*** Opening Material shown ***

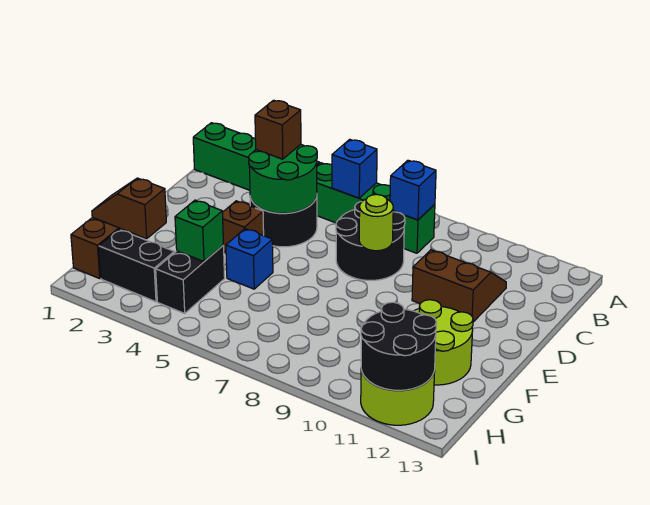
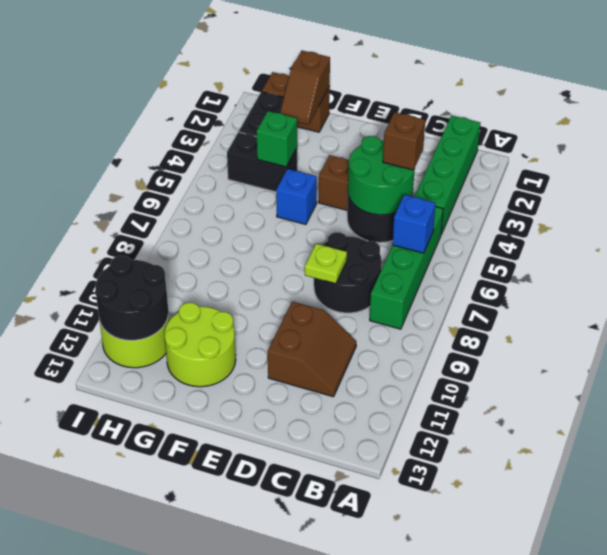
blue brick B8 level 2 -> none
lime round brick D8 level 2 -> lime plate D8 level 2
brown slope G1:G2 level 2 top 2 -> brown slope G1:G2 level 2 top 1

*** Closing Material shown ***
*** Opening Material shown ***

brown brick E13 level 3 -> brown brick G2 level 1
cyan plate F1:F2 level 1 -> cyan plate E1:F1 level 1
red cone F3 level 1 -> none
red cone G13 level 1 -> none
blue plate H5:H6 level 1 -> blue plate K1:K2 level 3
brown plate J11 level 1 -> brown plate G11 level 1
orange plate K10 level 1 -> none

*** Closing Material shown ***
*** Opening Material shown ***

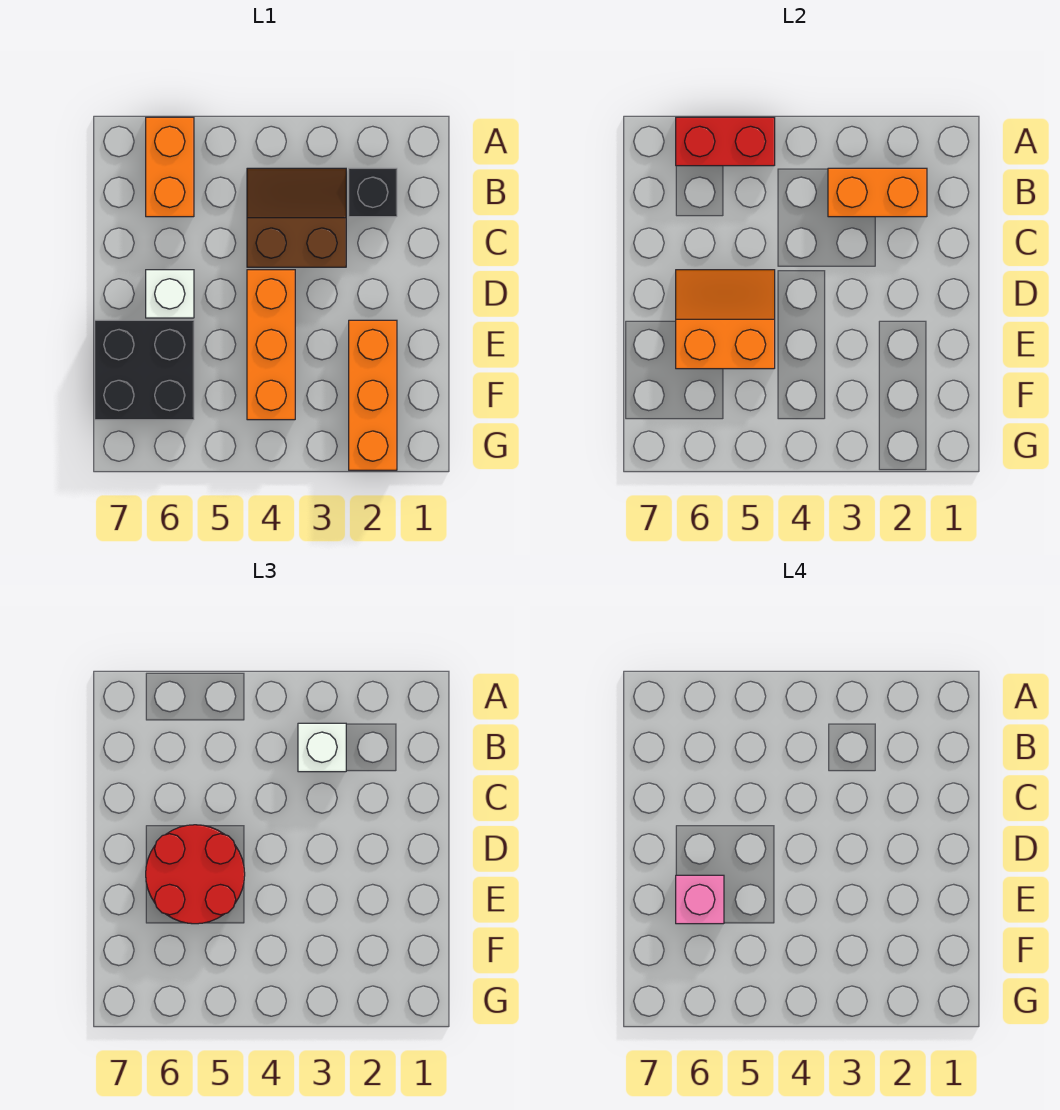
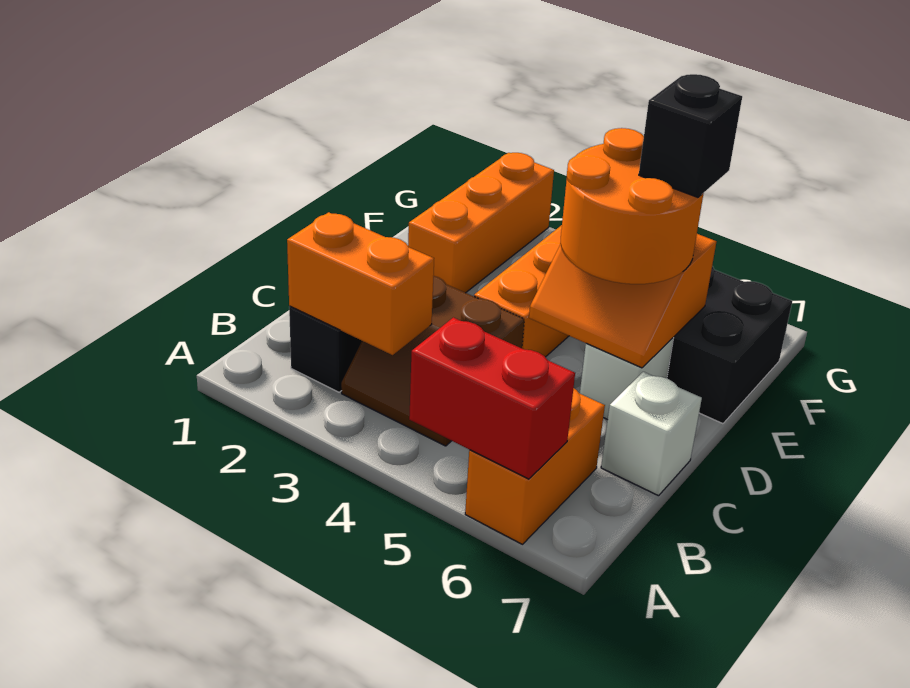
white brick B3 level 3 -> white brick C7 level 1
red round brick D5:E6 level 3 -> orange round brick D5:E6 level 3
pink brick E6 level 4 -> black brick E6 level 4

*** Closing Material shown ***

▸ **Your instructions**: For the material above, reproduce exactly the lines from the line with "white brick B3" to the line with "pink brick E6", inclusive, and exclude all others.

▸ **Task result**:
white brick B3 level 3 -> white brick C7 level 1
red round brick D5:E6 level 3 -> orange round brick D5:E6 level 3
pink brick E6 level 4 -> black brick E6 level 4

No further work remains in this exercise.